> WORK TO COMPLETE:
Your answer should consist only of the lines below from the one with "now: YellowFork" through the one with "in_first: [455, 144, 510, 181]", copied exactly.

-------

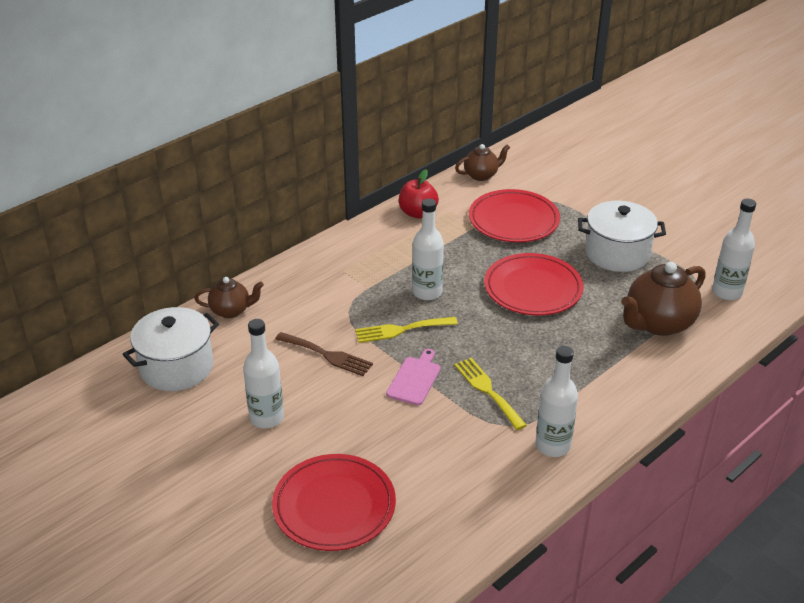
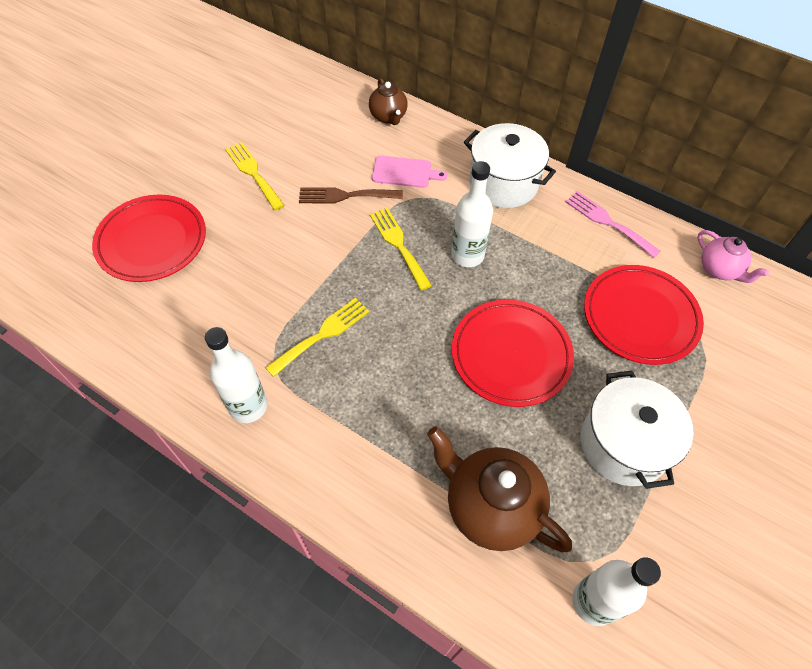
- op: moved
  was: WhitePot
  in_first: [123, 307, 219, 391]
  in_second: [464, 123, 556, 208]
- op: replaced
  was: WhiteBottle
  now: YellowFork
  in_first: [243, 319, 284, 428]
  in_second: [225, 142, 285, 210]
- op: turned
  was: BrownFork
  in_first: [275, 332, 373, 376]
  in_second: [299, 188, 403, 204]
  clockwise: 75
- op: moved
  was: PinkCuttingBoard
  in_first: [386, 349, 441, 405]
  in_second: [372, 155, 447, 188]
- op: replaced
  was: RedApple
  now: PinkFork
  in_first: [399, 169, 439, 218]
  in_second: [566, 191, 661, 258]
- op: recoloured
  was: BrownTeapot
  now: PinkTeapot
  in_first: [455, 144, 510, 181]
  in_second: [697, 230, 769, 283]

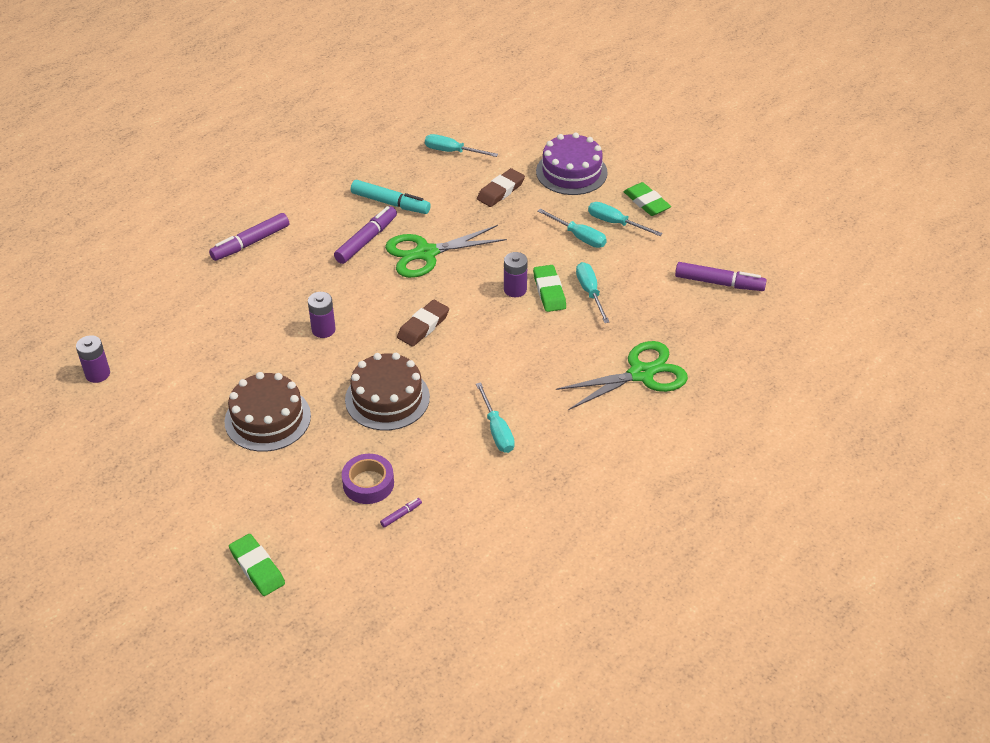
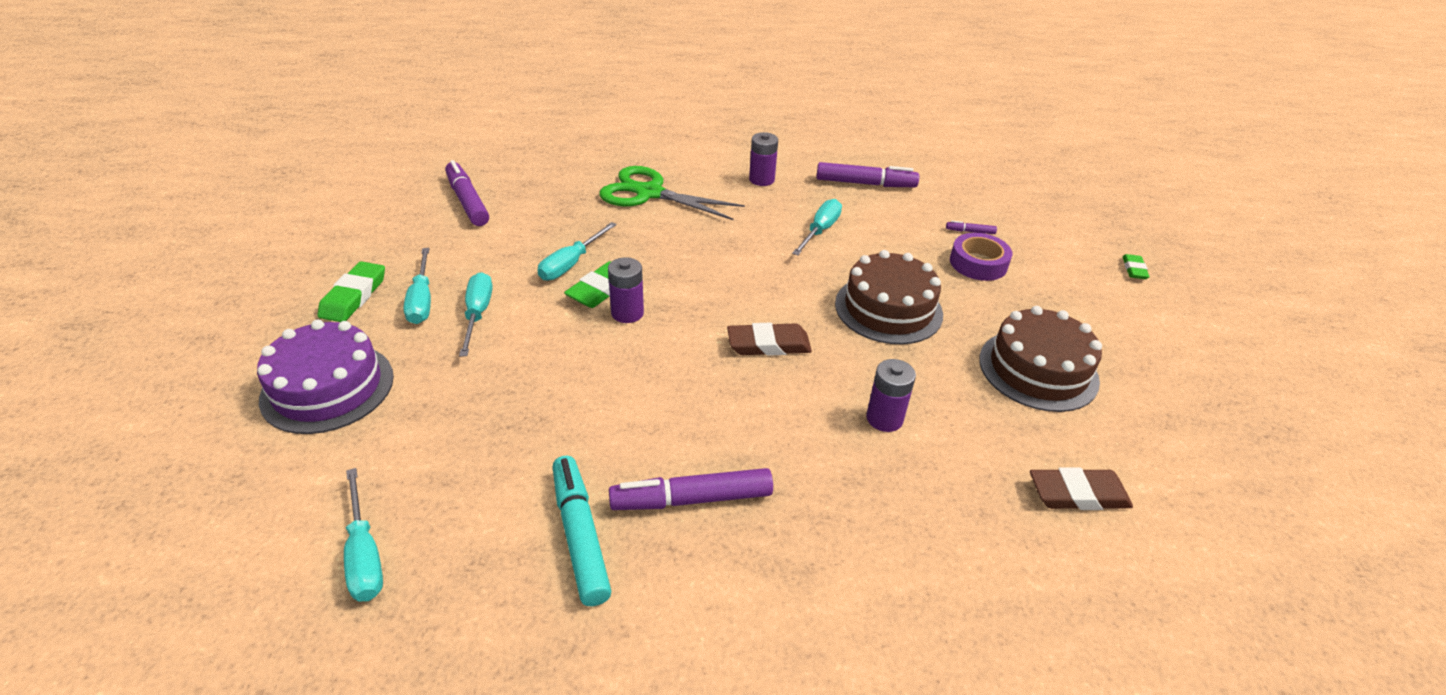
- op: moved
  was: PurpleBattery
  in_first: [76, 335, 110, 383]
  in_second: [749, 132, 778, 186]
- op: moved
  was: PurpleMarker
  in_first: [209, 213, 289, 261]
  in_second: [816, 162, 919, 187]
- op: resized
  was: GreenEraser
  in_first: [229, 534, 285, 596]
  in_second: [1122, 254, 1150, 279]
  ratio: 0.59
- op: removed
  was: GreenScissors
  in_first: [385, 225, 507, 278]
- op: moved
  was: BrownEraser
  in_first: [477, 168, 525, 207]
  in_second: [1030, 467, 1133, 510]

-------

> TASK SOLUTION:
  now: YellowFork
  in_first: [243, 319, 284, 428]
  in_second: [225, 142, 285, 210]
- op: turned
  was: BrownFork
  in_first: [275, 332, 373, 376]
  in_second: [299, 188, 403, 204]
  clockwise: 75
- op: moved
  was: PinkCuttingBoard
  in_first: [386, 349, 441, 405]
  in_second: [372, 155, 447, 188]
- op: replaced
  was: RedApple
  now: PinkFork
  in_first: [399, 169, 439, 218]
  in_second: [566, 191, 661, 258]
- op: recoloured
  was: BrownTeapot
  now: PinkTeapot
  in_first: [455, 144, 510, 181]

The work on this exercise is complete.